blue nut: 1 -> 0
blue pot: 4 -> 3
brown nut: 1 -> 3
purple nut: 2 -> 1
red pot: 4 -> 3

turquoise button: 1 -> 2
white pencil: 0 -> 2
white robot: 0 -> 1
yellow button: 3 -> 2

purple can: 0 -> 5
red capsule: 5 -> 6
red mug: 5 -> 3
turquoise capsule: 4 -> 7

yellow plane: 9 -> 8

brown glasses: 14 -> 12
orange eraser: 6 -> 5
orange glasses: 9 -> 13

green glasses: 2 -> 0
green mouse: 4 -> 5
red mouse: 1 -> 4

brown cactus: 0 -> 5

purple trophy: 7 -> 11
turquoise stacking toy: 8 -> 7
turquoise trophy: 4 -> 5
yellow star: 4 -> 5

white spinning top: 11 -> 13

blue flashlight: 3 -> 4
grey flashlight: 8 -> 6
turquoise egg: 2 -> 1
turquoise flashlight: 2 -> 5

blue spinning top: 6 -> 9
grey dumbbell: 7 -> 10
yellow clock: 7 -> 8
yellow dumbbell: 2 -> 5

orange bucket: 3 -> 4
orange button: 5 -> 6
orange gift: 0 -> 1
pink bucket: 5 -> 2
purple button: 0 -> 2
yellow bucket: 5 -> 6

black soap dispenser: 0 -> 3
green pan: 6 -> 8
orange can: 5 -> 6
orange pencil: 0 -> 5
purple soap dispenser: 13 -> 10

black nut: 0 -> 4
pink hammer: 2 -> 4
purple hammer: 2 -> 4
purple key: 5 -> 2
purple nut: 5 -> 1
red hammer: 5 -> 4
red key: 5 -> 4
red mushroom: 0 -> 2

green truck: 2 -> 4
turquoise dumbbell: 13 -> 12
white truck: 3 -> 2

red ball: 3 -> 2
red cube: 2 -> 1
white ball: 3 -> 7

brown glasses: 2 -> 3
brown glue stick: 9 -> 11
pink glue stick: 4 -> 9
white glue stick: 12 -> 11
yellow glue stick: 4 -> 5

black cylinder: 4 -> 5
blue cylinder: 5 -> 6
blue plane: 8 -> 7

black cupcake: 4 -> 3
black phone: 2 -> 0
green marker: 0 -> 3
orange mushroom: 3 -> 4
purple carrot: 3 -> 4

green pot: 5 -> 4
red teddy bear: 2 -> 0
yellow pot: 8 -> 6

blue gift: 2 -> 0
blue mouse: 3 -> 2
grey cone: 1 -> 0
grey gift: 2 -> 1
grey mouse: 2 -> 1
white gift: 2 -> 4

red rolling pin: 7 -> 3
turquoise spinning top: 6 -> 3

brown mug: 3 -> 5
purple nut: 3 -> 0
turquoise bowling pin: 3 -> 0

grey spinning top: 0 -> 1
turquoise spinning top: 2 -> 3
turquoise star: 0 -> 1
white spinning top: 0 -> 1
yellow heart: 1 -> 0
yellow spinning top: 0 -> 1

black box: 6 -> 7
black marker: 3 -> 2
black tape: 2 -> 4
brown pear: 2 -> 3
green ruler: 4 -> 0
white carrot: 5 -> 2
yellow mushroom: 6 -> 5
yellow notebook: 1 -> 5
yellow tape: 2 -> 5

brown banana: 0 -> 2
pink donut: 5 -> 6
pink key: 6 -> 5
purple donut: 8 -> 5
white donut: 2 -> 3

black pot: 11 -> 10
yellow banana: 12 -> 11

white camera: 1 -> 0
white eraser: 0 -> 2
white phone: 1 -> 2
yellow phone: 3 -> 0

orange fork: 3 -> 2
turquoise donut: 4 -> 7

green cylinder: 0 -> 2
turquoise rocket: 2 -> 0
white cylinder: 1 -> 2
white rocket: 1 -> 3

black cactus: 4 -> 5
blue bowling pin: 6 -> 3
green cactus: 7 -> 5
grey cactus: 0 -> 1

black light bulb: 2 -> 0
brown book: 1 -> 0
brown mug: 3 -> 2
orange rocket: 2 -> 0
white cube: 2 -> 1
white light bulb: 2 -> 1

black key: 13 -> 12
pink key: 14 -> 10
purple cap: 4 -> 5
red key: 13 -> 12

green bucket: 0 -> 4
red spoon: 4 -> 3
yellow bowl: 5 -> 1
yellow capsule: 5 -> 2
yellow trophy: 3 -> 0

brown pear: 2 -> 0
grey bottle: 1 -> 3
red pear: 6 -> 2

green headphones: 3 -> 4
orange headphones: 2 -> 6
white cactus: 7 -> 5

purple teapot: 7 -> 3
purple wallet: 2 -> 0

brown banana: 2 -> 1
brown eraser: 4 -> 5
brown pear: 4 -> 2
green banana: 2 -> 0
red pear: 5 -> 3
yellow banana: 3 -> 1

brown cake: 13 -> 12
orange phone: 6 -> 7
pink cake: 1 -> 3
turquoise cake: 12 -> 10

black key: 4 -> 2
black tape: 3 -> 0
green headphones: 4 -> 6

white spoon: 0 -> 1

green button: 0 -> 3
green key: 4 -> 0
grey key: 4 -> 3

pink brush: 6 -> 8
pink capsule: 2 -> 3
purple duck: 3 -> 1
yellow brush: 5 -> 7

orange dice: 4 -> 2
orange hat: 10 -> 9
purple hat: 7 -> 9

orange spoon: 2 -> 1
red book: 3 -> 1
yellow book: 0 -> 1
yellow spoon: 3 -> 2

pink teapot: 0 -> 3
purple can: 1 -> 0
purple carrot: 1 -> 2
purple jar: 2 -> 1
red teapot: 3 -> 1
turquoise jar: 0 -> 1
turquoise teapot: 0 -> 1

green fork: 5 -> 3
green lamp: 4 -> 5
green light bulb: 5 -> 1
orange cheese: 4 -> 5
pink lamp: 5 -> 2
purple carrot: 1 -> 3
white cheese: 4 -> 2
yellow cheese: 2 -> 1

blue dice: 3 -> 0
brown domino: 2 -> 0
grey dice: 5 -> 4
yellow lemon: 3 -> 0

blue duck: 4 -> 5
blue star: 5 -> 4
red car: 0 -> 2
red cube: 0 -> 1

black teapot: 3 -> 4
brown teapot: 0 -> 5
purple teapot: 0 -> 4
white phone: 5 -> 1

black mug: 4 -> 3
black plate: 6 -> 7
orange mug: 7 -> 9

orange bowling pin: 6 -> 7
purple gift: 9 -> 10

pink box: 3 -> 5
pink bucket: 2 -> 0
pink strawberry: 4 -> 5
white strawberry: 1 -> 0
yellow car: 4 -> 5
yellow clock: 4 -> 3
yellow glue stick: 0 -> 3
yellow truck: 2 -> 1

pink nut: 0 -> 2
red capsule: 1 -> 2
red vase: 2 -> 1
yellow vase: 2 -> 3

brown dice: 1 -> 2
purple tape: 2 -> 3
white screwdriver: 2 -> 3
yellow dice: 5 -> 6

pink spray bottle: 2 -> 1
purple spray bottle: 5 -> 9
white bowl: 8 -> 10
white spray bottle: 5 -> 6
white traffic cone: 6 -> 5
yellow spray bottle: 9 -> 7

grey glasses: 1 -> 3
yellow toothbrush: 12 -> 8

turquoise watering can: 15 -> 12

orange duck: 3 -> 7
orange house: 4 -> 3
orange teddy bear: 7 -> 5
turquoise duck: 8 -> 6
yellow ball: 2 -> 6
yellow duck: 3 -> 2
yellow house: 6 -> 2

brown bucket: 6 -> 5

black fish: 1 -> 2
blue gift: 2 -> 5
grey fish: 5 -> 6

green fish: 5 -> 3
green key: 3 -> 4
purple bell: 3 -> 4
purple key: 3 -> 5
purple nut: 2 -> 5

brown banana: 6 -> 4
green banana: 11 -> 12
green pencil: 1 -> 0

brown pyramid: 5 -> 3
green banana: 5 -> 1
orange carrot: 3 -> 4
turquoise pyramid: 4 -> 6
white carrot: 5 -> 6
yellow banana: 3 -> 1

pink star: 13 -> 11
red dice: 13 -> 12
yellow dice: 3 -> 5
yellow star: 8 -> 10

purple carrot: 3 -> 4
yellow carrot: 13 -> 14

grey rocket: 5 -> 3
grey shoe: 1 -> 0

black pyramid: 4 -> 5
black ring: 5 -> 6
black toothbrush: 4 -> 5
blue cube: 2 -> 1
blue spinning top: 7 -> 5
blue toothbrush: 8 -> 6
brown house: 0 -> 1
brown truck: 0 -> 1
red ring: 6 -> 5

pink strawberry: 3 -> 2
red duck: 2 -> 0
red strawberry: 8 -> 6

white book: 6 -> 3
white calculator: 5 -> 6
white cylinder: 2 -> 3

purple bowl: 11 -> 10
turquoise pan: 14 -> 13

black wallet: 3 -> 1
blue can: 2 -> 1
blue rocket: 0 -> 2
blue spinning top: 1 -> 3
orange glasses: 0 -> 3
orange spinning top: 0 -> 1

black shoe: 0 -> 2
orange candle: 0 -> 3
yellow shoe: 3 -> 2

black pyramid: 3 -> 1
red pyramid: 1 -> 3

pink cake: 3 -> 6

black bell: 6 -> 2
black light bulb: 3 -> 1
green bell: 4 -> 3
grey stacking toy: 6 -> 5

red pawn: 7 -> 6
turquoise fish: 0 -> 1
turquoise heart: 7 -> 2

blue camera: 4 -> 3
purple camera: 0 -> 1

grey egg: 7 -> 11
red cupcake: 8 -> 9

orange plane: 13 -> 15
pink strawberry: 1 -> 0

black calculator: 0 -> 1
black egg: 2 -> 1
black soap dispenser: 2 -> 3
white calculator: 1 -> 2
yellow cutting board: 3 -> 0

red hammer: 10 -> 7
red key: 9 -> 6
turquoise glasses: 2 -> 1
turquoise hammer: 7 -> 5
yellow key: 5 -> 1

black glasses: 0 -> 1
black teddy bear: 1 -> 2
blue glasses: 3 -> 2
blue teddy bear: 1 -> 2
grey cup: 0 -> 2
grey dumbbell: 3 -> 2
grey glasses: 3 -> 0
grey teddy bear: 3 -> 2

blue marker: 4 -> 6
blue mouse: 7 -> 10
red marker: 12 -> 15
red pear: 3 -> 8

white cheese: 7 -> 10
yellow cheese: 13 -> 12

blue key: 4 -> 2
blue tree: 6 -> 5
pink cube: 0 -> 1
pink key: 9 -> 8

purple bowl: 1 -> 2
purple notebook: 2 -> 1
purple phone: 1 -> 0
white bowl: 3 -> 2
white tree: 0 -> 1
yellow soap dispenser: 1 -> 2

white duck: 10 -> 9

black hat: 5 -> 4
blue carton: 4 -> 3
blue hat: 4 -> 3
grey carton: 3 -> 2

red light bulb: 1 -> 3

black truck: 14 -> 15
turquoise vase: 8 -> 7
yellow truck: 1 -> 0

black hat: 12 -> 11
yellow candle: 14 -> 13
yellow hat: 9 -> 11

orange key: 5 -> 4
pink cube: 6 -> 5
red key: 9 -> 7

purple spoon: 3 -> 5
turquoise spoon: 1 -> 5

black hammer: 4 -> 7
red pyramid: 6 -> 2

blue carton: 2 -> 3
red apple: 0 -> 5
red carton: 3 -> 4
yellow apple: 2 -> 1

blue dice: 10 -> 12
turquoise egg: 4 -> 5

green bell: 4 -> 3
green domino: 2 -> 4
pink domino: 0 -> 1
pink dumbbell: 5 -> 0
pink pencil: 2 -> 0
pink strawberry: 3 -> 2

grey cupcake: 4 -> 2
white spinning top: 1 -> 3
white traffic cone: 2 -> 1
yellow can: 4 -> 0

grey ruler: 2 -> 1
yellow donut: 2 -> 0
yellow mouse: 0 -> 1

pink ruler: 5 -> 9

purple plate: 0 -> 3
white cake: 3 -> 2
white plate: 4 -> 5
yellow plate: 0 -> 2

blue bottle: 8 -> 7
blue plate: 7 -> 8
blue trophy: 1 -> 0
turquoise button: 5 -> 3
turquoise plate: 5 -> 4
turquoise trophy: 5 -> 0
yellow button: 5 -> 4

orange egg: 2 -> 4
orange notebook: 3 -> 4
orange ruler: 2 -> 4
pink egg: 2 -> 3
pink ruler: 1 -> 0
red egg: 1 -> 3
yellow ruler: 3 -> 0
==============================
• EXERCISE DESCRIPTION:
In the material above, find the line containing "black plate: 6 -> 7" and the line containing "grey glasses: 1 -> 3", then write out exactly those two lines and every line between them, and nothing more.

• REPLY:
black plate: 6 -> 7
orange mug: 7 -> 9

orange bowling pin: 6 -> 7
purple gift: 9 -> 10

pink box: 3 -> 5
pink bucket: 2 -> 0
pink strawberry: 4 -> 5
white strawberry: 1 -> 0
yellow car: 4 -> 5
yellow clock: 4 -> 3
yellow glue stick: 0 -> 3
yellow truck: 2 -> 1

pink nut: 0 -> 2
red capsule: 1 -> 2
red vase: 2 -> 1
yellow vase: 2 -> 3

brown dice: 1 -> 2
purple tape: 2 -> 3
white screwdriver: 2 -> 3
yellow dice: 5 -> 6

pink spray bottle: 2 -> 1
purple spray bottle: 5 -> 9
white bowl: 8 -> 10
white spray bottle: 5 -> 6
white traffic cone: 6 -> 5
yellow spray bottle: 9 -> 7

grey glasses: 1 -> 3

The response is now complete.